GIVEN INFORMATION:
---+---

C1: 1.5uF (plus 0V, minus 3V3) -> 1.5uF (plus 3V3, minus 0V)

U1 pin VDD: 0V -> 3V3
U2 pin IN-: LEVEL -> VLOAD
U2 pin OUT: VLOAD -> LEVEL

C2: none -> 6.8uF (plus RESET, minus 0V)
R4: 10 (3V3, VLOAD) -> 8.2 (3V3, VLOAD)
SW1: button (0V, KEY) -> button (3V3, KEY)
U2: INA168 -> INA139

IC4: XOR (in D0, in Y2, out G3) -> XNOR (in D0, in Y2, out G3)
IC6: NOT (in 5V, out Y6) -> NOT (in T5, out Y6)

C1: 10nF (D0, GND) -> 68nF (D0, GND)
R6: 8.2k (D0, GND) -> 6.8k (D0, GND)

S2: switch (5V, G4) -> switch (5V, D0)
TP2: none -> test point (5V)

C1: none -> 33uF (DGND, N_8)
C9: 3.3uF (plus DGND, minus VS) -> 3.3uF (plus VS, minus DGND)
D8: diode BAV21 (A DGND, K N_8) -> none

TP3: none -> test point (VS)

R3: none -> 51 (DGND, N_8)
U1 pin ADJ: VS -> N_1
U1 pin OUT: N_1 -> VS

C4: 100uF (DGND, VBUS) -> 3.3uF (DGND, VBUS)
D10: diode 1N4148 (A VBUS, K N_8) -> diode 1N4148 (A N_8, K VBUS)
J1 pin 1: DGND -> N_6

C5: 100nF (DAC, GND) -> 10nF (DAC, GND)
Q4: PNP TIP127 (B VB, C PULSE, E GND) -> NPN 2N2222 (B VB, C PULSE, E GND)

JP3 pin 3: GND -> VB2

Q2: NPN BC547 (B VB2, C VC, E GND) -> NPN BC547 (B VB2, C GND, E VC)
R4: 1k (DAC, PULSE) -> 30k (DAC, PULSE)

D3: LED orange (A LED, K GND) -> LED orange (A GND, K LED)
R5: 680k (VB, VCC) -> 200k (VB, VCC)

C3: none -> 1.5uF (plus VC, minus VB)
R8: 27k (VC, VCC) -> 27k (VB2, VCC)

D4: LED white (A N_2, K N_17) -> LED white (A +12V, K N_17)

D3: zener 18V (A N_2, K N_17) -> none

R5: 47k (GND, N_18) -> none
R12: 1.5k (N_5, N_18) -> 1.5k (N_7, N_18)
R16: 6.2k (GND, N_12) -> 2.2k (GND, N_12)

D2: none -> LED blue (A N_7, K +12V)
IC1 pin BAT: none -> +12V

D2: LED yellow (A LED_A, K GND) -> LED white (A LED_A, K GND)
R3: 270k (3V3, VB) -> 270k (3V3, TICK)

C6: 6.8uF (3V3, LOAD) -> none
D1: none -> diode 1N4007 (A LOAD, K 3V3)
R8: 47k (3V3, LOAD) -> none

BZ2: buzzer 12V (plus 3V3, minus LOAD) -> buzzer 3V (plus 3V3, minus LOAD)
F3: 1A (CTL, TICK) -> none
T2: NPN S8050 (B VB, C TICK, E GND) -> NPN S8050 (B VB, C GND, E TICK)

---+---

AIM OF THE EXERCISE: Type out the entries exactly as they appear above.

WRITTEN ANSWER:
C1: 1.5uF (plus 0V, minus 3V3) -> 1.5uF (plus 3V3, minus 0V)

U1 pin VDD: 0V -> 3V3
U2 pin IN-: LEVEL -> VLOAD
U2 pin OUT: VLOAD -> LEVEL

C2: none -> 6.8uF (plus RESET, minus 0V)
R4: 10 (3V3, VLOAD) -> 8.2 (3V3, VLOAD)
SW1: button (0V, KEY) -> button (3V3, KEY)
U2: INA168 -> INA139

IC4: XOR (in D0, in Y2, out G3) -> XNOR (in D0, in Y2, out G3)
IC6: NOT (in 5V, out Y6) -> NOT (in T5, out Y6)

C1: 10nF (D0, GND) -> 68nF (D0, GND)
R6: 8.2k (D0, GND) -> 6.8k (D0, GND)

S2: switch (5V, G4) -> switch (5V, D0)
TP2: none -> test point (5V)

C1: none -> 33uF (DGND, N_8)
C9: 3.3uF (plus DGND, minus VS) -> 3.3uF (plus VS, minus DGND)
D8: diode BAV21 (A DGND, K N_8) -> none

TP3: none -> test point (VS)

R3: none -> 51 (DGND, N_8)
U1 pin ADJ: VS -> N_1
U1 pin OUT: N_1 -> VS

C4: 100uF (DGND, VBUS) -> 3.3uF (DGND, VBUS)
D10: diode 1N4148 (A VBUS, K N_8) -> diode 1N4148 (A N_8, K VBUS)
J1 pin 1: DGND -> N_6

C5: 100nF (DAC, GND) -> 10nF (DAC, GND)
Q4: PNP TIP127 (B VB, C PULSE, E GND) -> NPN 2N2222 (B VB, C PULSE, E GND)

JP3 pin 3: GND -> VB2

Q2: NPN BC547 (B VB2, C VC, E GND) -> NPN BC547 (B VB2, C GND, E VC)
R4: 1k (DAC, PULSE) -> 30k (DAC, PULSE)

D3: LED orange (A LED, K GND) -> LED orange (A GND, K LED)
R5: 680k (VB, VCC) -> 200k (VB, VCC)

C3: none -> 1.5uF (plus VC, minus VB)
R8: 27k (VC, VCC) -> 27k (VB2, VCC)

D4: LED white (A N_2, K N_17) -> LED white (A +12V, K N_17)

D3: zener 18V (A N_2, K N_17) -> none

R5: 47k (GND, N_18) -> none
R12: 1.5k (N_5, N_18) -> 1.5k (N_7, N_18)
R16: 6.2k (GND, N_12) -> 2.2k (GND, N_12)

D2: none -> LED blue (A N_7, K +12V)
IC1 pin BAT: none -> +12V

D2: LED yellow (A LED_A, K GND) -> LED white (A LED_A, K GND)
R3: 270k (3V3, VB) -> 270k (3V3, TICK)

C6: 6.8uF (3V3, LOAD) -> none
D1: none -> diode 1N4007 (A LOAD, K 3V3)
R8: 47k (3V3, LOAD) -> none

BZ2: buzzer 12V (plus 3V3, minus LOAD) -> buzzer 3V (plus 3V3, minus LOAD)
F3: 1A (CTL, TICK) -> none
T2: NPN S8050 (B VB, C TICK, E GND) -> NPN S8050 (B VB, C GND, E TICK)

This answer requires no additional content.